Among the lines below, return each one that contains the word "down".

(Colored object listings)
Start of Block
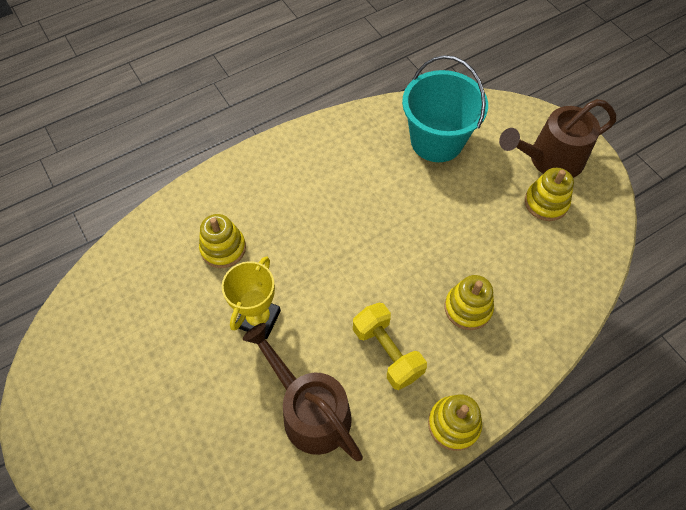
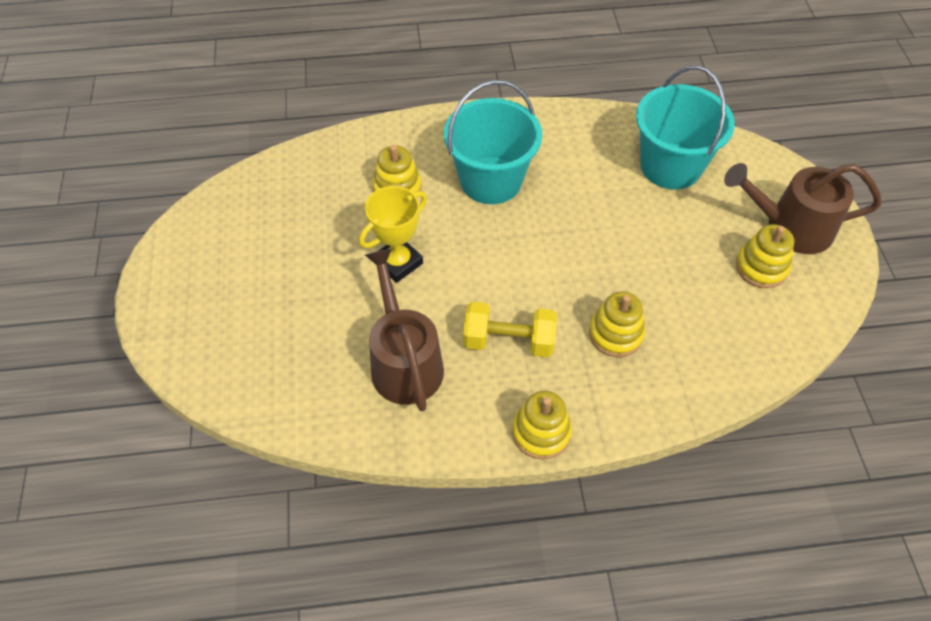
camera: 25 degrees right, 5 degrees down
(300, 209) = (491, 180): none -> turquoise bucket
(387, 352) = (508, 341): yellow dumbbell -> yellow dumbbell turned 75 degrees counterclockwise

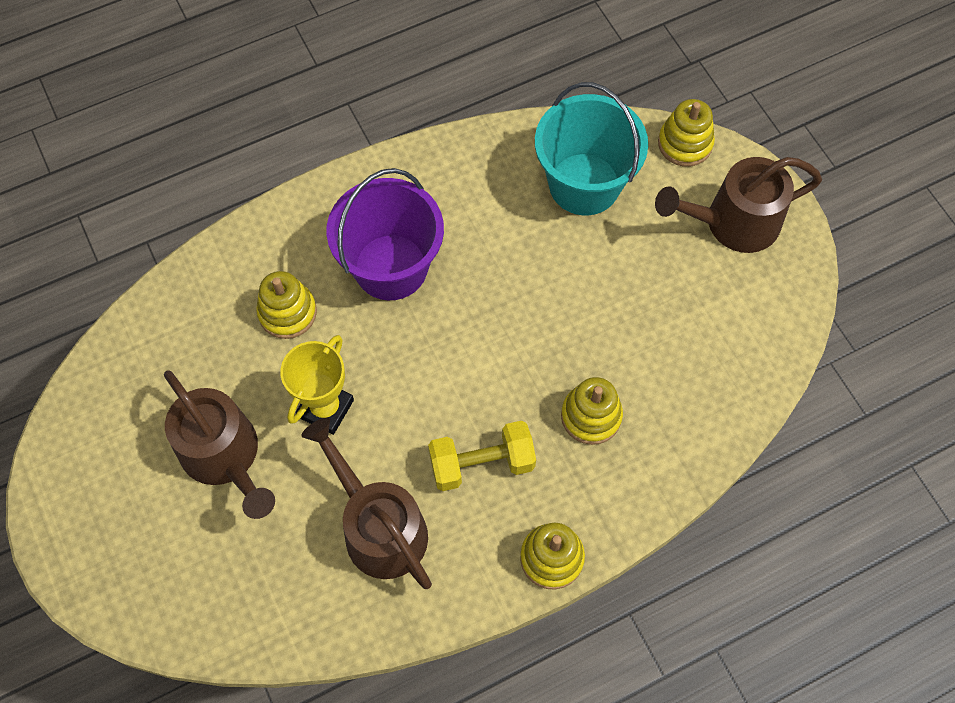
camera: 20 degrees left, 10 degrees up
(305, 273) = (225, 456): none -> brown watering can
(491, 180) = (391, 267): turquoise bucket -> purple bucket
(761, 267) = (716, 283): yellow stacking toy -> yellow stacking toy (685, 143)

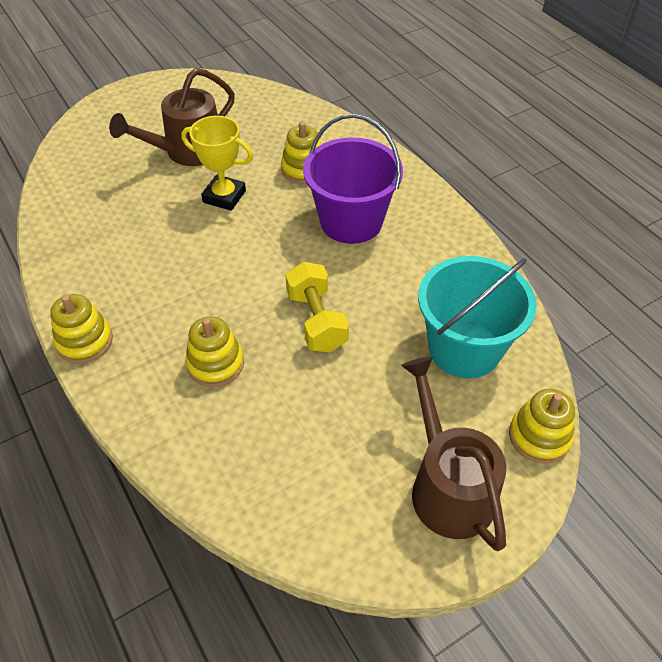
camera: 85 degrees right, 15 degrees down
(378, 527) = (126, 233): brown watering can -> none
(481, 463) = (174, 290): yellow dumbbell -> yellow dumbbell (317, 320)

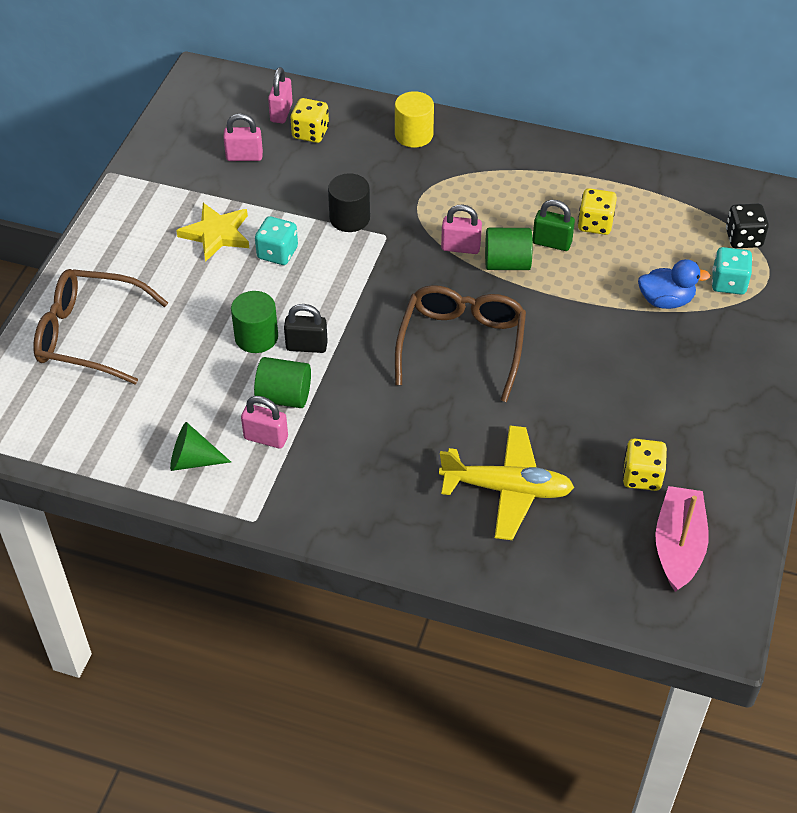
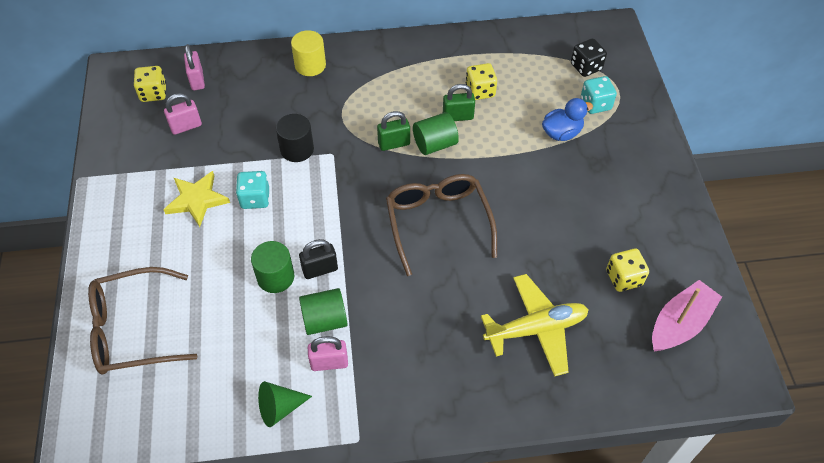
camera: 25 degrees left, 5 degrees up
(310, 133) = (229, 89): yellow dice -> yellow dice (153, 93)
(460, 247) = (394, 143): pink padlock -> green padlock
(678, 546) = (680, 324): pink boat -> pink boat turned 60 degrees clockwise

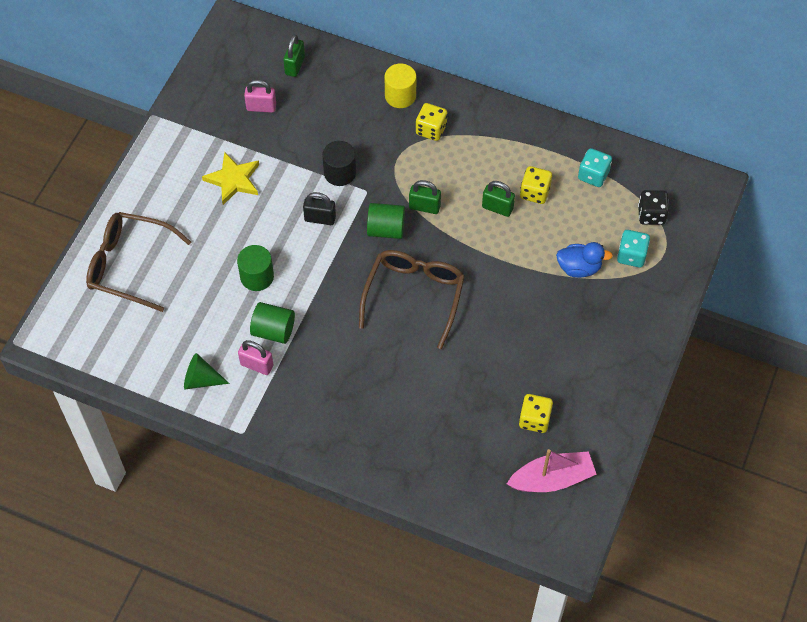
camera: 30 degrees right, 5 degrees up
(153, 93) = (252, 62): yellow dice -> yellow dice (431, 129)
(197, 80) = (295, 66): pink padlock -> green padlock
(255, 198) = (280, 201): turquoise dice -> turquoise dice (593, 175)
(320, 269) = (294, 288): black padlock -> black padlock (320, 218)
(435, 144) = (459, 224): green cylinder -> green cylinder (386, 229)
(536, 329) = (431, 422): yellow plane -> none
End of Block
# The completed task:
camera: 25 degrees right, 5 degrees down
camera: 85 degrees right, 15 degrees down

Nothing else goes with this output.